> [Task instructions]
Work out how many lines in the entries contain the string "none", and give nothing but that number.

> [Dataset records]
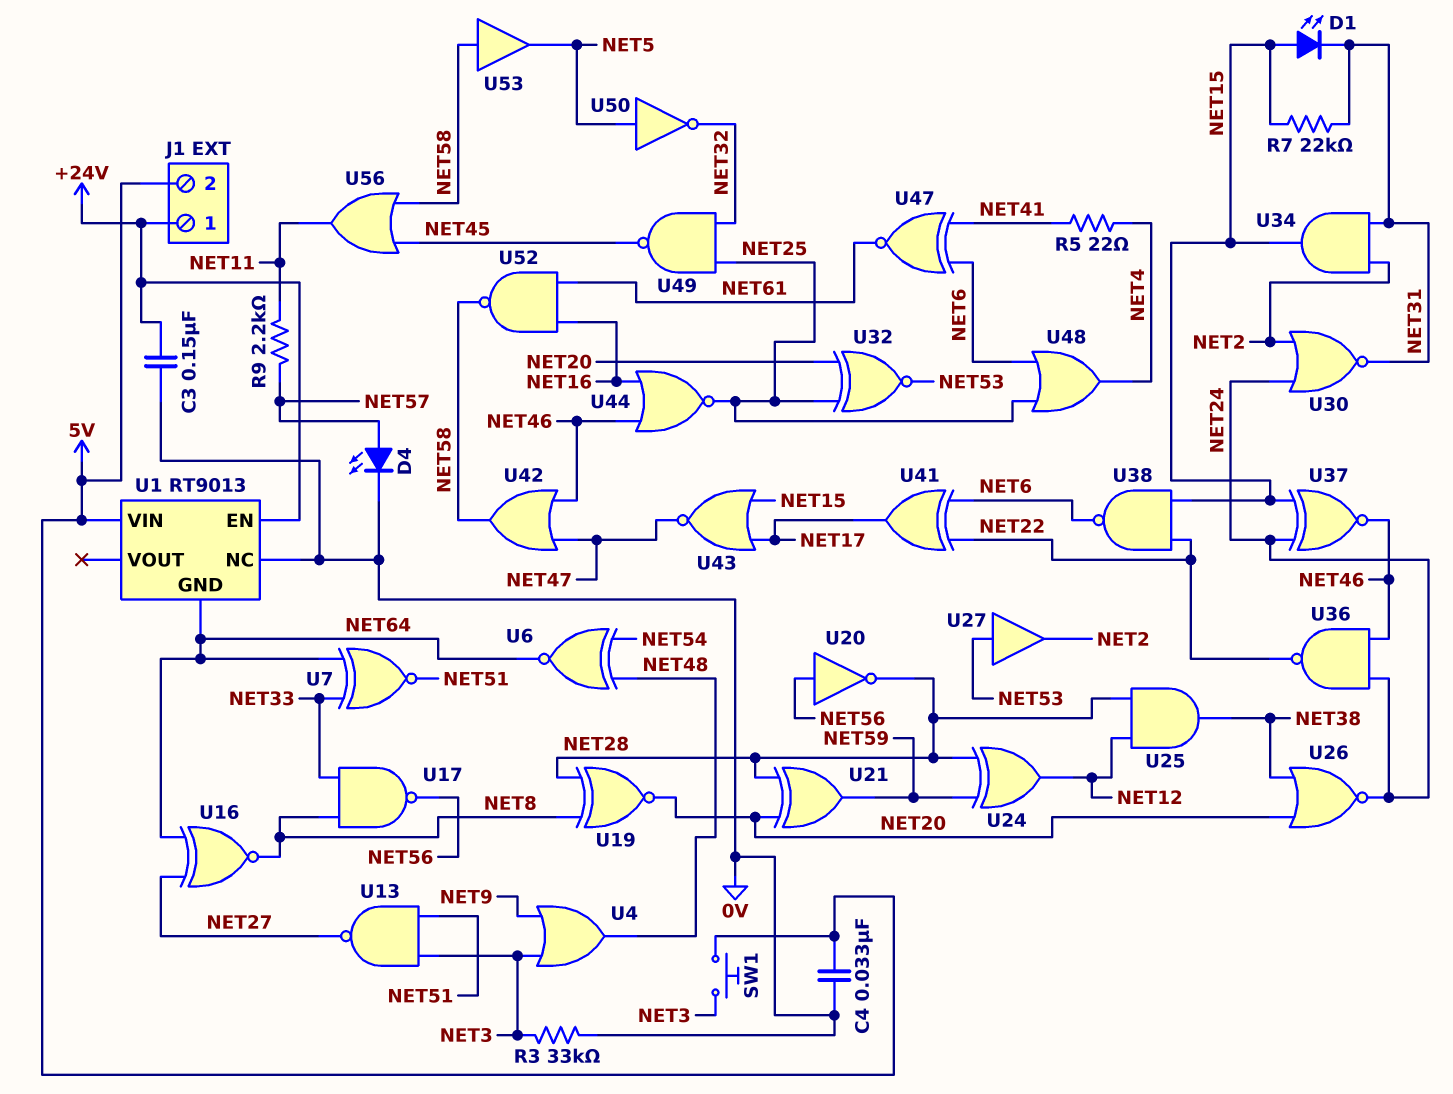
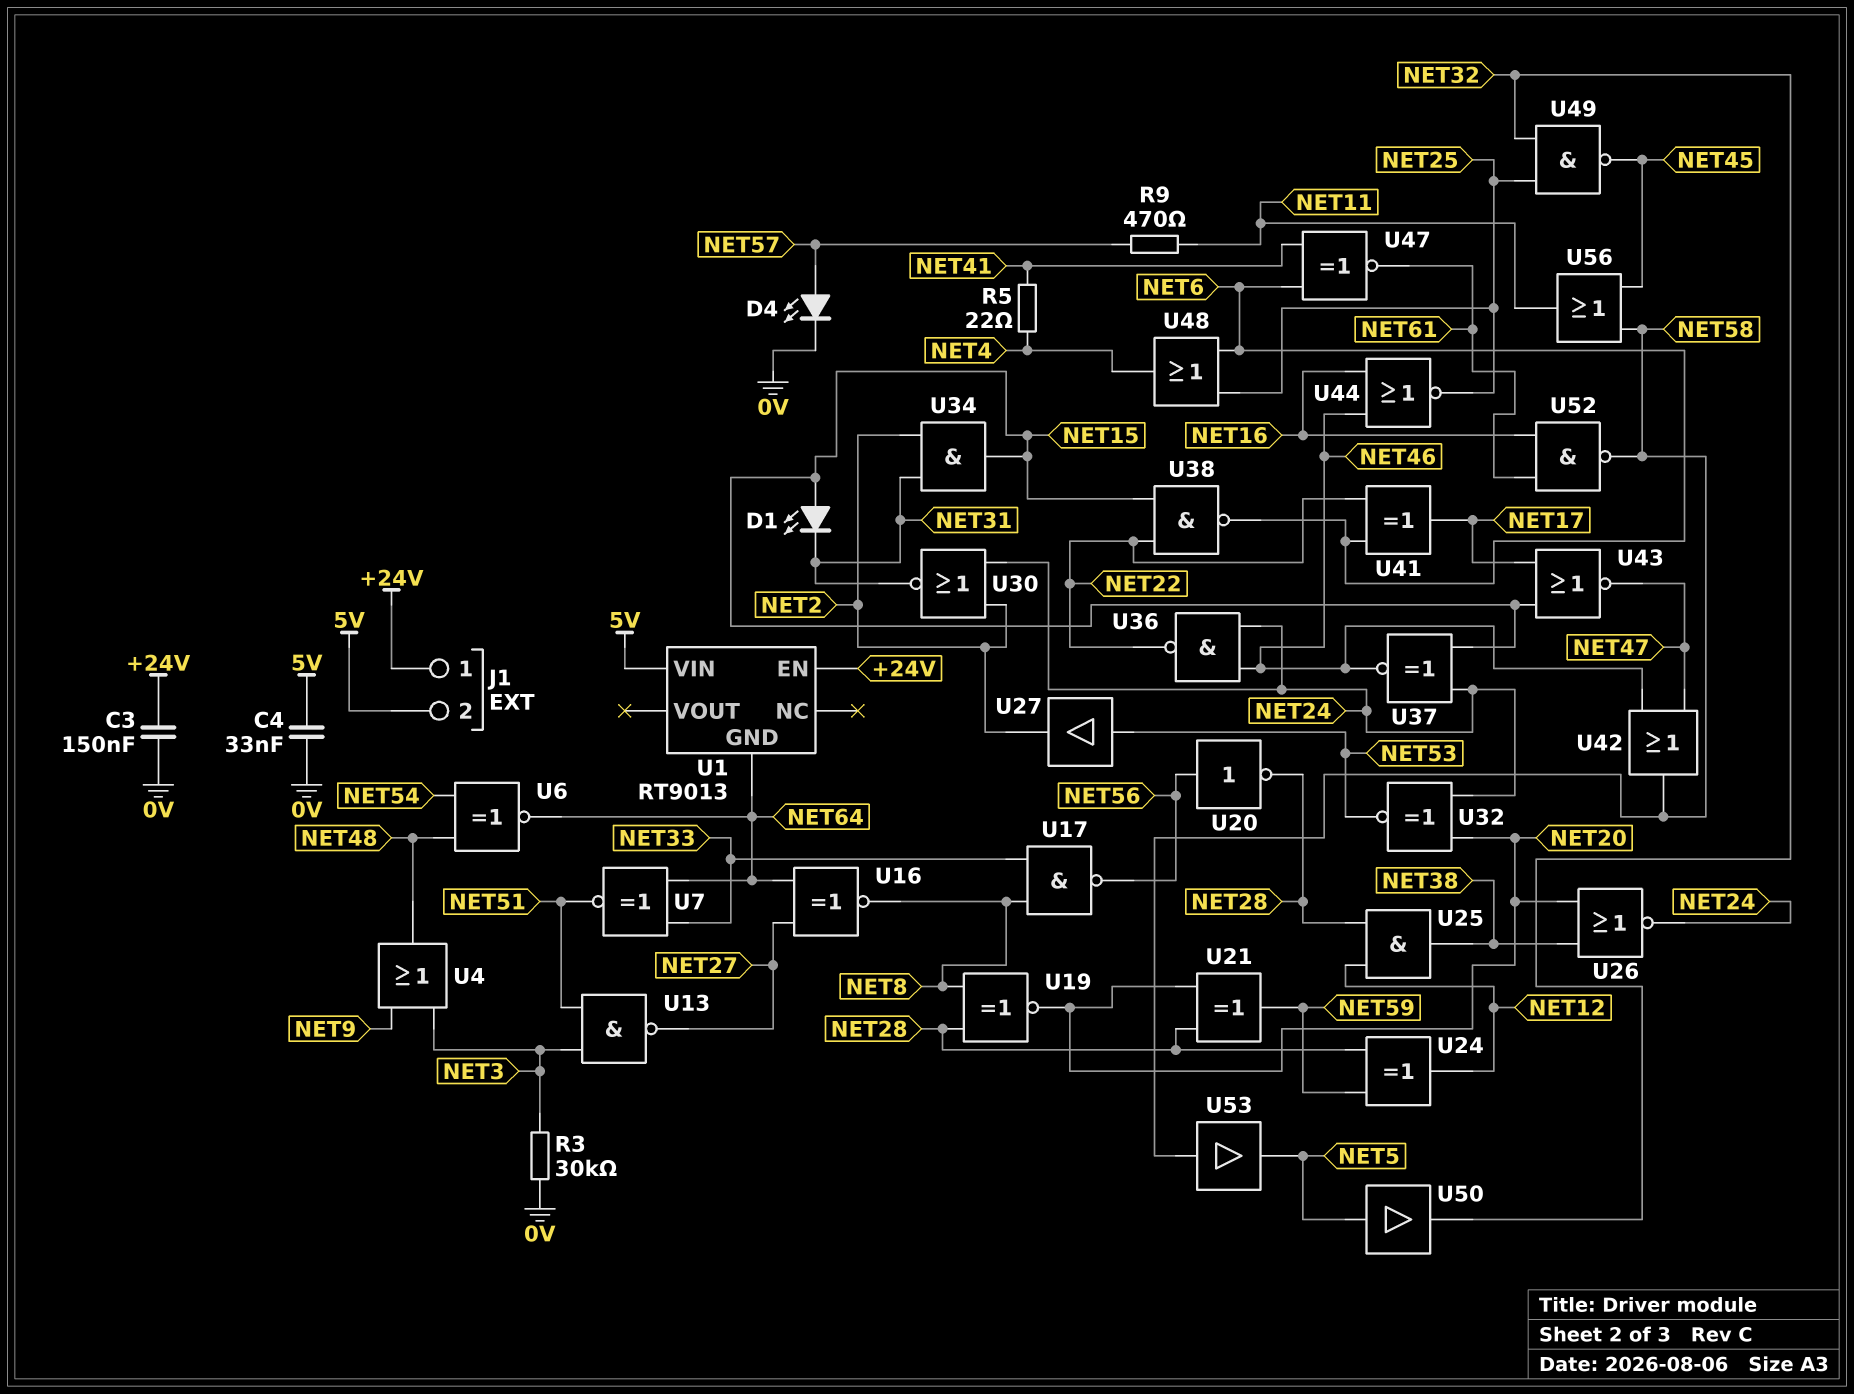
R3: 33k (0V, NET3) -> 30k (0V, NET3)
R7: 22k (NET15, NET31) -> none
R9: 2.2k (NET11, NET57) -> 470 (NET11, NET57)
SW1: button (5V, NET3) -> none
U1 pin NC: 0V -> none
U32: XNOR (in NET20, in NET25, out NET53) -> XNOR (in NET20, in NET24, out NET53)
U50: NOT (in NET5, out NET32) -> buffer (in NET5, out NET32)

> [Your response]
3